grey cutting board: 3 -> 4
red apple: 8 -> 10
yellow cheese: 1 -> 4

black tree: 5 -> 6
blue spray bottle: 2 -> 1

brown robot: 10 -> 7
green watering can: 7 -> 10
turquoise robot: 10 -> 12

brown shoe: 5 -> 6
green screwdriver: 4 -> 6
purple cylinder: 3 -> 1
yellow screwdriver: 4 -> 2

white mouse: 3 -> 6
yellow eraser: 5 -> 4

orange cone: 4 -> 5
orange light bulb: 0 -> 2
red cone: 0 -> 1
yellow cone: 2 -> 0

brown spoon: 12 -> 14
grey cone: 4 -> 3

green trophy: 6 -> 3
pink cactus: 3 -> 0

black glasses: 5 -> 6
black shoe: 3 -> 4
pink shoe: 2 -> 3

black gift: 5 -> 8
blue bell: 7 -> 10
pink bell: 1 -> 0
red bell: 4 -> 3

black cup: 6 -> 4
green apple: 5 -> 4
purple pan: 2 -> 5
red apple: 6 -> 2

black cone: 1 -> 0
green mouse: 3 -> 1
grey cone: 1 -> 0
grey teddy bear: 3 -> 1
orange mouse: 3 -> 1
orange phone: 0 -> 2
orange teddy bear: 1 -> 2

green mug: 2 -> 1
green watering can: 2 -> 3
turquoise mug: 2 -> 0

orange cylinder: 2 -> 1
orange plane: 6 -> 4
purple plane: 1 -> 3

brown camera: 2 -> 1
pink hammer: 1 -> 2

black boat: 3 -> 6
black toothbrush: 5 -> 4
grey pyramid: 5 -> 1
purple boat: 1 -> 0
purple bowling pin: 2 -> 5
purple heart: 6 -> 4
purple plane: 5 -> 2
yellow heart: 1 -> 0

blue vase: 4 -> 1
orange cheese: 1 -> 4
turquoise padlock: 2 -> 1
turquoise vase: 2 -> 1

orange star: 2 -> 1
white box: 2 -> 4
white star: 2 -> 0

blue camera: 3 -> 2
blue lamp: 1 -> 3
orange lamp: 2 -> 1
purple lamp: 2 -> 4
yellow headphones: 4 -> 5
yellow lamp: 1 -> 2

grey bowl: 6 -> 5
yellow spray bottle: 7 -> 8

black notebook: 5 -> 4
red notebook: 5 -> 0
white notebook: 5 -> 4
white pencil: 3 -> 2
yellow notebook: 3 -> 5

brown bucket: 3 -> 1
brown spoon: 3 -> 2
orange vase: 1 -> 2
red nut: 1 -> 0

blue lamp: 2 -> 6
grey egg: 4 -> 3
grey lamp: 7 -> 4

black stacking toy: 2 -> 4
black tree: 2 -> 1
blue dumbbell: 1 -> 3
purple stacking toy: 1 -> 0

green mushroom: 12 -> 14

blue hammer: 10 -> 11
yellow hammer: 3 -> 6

--*--

> **Goal of the exercise**: The lines above from the one containing "brown spoon: 12 -> 14" through the one containing "purple pan: 2 -> 5" are to be set down exactly, and no others.

> **Solution to this exercise**:
brown spoon: 12 -> 14
grey cone: 4 -> 3

green trophy: 6 -> 3
pink cactus: 3 -> 0

black glasses: 5 -> 6
black shoe: 3 -> 4
pink shoe: 2 -> 3

black gift: 5 -> 8
blue bell: 7 -> 10
pink bell: 1 -> 0
red bell: 4 -> 3

black cup: 6 -> 4
green apple: 5 -> 4
purple pan: 2 -> 5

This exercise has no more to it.